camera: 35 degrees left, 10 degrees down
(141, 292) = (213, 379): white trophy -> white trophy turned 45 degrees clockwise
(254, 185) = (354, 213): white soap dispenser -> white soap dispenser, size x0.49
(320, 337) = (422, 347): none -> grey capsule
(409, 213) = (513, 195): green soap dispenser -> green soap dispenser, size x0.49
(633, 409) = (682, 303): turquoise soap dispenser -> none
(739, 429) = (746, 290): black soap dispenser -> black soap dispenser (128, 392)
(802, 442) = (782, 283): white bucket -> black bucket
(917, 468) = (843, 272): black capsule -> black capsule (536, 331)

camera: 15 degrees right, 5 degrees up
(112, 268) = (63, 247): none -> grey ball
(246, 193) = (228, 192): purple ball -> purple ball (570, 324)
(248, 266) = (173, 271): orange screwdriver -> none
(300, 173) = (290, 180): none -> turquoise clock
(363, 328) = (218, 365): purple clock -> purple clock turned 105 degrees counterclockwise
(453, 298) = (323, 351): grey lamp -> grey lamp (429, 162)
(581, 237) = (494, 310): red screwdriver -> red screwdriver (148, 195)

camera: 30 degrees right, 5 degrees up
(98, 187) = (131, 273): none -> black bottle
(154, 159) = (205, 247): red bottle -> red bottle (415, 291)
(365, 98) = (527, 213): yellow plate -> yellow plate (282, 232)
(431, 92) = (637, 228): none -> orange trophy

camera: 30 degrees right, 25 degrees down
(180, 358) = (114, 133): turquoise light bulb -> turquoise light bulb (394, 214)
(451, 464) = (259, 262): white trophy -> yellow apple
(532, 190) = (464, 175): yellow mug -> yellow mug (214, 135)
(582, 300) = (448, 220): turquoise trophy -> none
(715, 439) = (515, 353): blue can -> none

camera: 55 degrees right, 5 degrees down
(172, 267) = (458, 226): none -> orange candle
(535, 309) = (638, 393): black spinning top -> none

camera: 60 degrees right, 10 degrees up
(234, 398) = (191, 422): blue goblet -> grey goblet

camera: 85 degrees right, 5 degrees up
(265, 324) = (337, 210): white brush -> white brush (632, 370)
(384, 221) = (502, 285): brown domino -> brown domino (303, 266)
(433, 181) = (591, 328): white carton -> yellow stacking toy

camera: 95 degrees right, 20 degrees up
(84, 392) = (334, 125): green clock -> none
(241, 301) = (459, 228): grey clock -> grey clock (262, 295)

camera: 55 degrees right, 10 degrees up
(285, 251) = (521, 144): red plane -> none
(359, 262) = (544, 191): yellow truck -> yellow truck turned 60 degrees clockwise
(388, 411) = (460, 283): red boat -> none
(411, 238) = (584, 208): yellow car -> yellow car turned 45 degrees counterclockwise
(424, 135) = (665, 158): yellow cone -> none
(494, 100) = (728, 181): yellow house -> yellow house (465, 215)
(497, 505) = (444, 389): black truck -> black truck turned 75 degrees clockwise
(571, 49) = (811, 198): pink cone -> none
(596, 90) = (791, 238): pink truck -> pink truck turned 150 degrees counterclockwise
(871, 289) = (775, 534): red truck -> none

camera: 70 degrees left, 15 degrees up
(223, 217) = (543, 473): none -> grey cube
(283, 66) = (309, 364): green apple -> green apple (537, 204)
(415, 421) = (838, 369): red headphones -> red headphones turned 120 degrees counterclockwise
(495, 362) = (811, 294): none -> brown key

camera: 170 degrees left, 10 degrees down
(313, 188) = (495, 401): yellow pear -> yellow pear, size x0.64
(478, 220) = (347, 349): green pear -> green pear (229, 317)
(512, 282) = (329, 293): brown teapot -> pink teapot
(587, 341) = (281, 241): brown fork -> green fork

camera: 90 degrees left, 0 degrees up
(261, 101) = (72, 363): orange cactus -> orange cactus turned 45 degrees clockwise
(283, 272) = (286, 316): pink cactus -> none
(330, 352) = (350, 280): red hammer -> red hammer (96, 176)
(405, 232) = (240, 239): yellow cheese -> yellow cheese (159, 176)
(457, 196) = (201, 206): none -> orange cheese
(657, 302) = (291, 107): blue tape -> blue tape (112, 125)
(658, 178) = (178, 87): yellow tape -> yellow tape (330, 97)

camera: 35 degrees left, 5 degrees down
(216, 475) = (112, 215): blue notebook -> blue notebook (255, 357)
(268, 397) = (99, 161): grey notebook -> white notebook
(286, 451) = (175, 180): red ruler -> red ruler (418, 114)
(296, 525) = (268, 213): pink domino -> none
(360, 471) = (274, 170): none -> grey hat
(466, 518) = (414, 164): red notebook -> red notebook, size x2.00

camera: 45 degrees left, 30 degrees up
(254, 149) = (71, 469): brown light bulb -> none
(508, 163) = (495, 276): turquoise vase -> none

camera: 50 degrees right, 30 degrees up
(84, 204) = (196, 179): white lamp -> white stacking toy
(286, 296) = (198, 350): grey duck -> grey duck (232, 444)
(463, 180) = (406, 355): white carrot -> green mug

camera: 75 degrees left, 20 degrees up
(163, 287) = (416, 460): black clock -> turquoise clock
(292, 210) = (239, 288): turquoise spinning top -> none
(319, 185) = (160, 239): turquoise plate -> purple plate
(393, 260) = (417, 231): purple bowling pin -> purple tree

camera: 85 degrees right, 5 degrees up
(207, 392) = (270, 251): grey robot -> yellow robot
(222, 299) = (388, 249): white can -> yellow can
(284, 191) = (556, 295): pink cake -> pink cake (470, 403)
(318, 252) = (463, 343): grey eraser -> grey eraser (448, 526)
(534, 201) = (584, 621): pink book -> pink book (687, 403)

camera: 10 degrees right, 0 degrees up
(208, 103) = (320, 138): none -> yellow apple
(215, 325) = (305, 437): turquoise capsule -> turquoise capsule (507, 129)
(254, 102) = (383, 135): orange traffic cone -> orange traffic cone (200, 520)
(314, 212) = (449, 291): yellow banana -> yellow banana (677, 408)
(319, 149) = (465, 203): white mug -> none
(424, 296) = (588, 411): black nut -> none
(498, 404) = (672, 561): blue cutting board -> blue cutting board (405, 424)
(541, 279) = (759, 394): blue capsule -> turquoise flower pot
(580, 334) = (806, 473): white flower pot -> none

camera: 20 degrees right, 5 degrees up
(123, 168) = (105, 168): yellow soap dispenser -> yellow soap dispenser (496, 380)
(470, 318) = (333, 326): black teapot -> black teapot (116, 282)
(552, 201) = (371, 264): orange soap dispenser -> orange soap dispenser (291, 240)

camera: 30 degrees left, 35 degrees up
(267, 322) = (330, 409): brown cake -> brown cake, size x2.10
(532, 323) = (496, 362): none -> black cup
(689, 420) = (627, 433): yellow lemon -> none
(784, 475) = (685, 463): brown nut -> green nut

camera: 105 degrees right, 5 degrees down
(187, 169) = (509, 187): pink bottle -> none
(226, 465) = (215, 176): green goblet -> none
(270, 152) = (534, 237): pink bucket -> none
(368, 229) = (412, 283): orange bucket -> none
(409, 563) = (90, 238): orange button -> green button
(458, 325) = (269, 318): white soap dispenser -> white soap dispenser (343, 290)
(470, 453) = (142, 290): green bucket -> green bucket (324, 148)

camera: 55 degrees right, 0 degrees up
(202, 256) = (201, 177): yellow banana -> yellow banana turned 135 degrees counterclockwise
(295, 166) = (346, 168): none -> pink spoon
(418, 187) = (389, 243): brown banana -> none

________________________________________

YOUR ASSIGNMENT: Take the lines above from the one containing "(393, 260) = (417, 231): purple" to the one containing "(318, 252) = (463, 343): grey" and retype them exactly, both ends included, with nothing added.

ANSWER BOX:
(393, 260) = (417, 231): purple bowling pin -> purple tree

camera: 85 degrees right, 5 degrees up
(207, 392) = (270, 251): grey robot -> yellow robot
(222, 299) = (388, 249): white can -> yellow can
(284, 191) = (556, 295): pink cake -> pink cake (470, 403)
(318, 252) = (463, 343): grey eraser -> grey eraser (448, 526)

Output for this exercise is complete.